── Given material

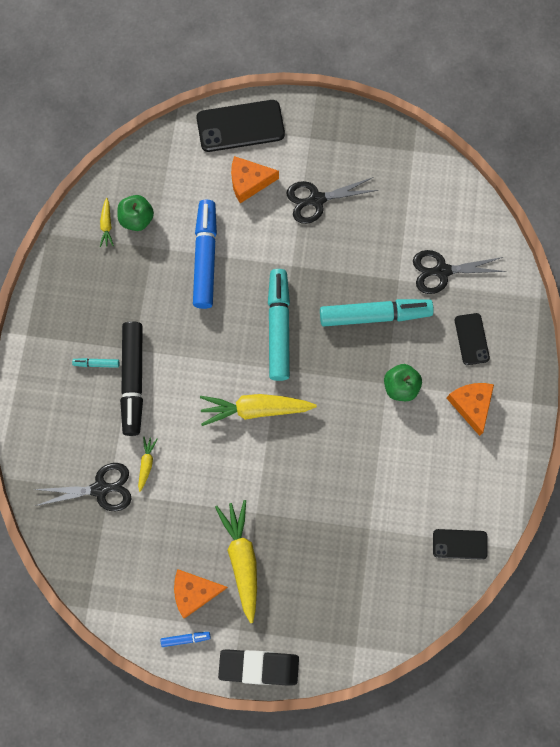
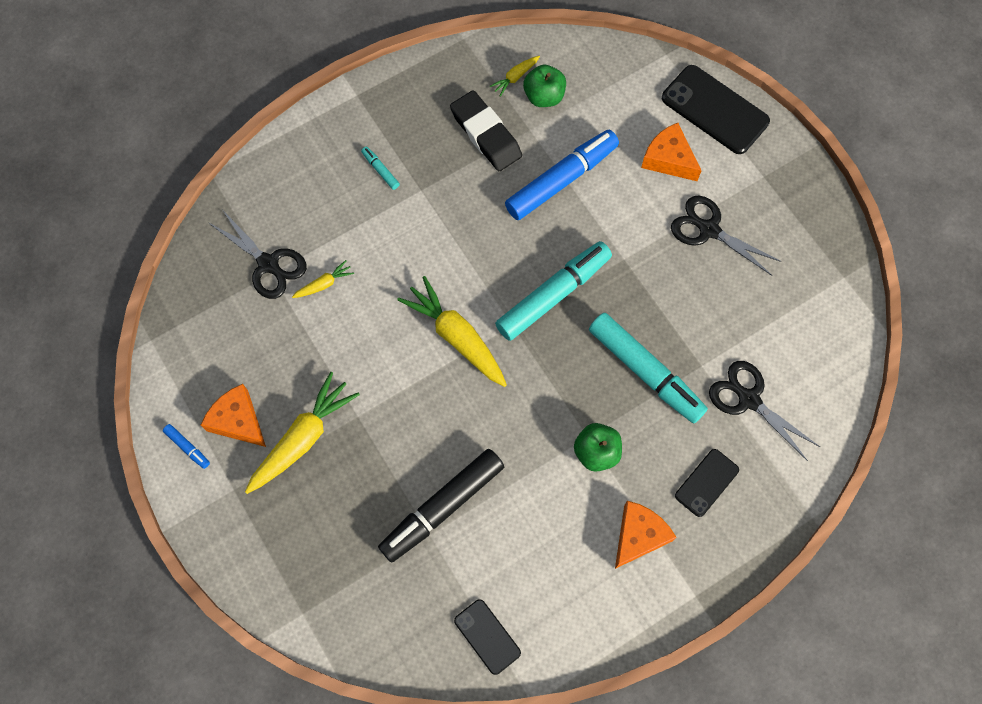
camera: 50 degrees right, 5 degrees down
(133, 380) = (392, 212): black marker -> black marker (442, 507)
(259, 667) = (212, 535): black eraser -> black eraser (486, 134)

────

**What is being asked**
Send back the listing exactly as it stands. Do not include the pictures.

**The answer**
camera: 50 degrees right, 5 degrees down
(133, 380) = (392, 212): black marker -> black marker (442, 507)
(259, 667) = (212, 535): black eraser -> black eraser (486, 134)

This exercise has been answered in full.